• EXERCISE: Wherever "plus" occurs in the entries, copy the line that holds it.
DATA RECORDS START
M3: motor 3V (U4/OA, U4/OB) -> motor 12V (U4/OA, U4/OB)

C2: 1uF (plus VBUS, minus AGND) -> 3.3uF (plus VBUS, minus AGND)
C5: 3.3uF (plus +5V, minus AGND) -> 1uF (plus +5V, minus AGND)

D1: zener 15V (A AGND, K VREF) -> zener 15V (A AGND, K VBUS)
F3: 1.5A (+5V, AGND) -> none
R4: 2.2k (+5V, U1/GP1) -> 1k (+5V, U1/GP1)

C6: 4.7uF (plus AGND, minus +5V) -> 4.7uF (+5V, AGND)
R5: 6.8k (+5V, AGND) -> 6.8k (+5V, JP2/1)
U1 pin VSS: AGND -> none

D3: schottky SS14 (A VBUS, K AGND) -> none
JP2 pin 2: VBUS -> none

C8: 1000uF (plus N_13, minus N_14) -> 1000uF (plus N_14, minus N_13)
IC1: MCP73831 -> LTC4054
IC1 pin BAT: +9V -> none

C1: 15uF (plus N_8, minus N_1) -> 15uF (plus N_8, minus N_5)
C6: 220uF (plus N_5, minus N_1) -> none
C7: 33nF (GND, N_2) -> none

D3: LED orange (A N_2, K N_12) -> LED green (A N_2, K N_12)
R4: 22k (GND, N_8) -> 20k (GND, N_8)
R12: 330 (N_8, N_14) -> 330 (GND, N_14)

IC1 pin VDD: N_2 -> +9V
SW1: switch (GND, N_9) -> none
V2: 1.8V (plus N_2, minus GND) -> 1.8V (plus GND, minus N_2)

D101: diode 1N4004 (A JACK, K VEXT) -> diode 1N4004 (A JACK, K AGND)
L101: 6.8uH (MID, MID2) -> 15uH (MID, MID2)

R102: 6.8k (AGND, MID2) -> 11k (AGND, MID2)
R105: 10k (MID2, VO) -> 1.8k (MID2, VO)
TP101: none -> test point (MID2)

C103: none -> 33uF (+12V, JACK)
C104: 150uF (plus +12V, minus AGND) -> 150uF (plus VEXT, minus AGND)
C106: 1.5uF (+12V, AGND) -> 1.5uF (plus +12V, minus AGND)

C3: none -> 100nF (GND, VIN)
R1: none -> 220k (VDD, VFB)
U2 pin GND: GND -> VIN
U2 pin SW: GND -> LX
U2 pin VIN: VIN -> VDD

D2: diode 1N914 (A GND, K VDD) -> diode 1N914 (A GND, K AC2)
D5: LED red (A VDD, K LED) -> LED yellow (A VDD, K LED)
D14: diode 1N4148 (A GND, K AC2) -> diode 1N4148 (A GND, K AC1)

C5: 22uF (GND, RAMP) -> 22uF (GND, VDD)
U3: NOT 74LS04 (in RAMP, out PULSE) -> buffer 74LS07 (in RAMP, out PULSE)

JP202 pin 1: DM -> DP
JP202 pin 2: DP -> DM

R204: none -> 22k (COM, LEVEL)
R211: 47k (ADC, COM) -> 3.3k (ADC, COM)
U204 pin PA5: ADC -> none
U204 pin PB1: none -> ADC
DATA RECORDS END
• EXPECTED ANSWER:
C2: 1uF (plus VBUS, minus AGND) -> 3.3uF (plus VBUS, minus AGND)
C5: 3.3uF (plus +5V, minus AGND) -> 1uF (plus +5V, minus AGND)
C6: 4.7uF (plus AGND, minus +5V) -> 4.7uF (+5V, AGND)
C8: 1000uF (plus N_13, minus N_14) -> 1000uF (plus N_14, minus N_13)
C1: 15uF (plus N_8, minus N_1) -> 15uF (plus N_8, minus N_5)
C6: 220uF (plus N_5, minus N_1) -> none
V2: 1.8V (plus N_2, minus GND) -> 1.8V (plus GND, minus N_2)
C104: 150uF (plus +12V, minus AGND) -> 150uF (plus VEXT, minus AGND)
C106: 1.5uF (+12V, AGND) -> 1.5uF (plus +12V, minus AGND)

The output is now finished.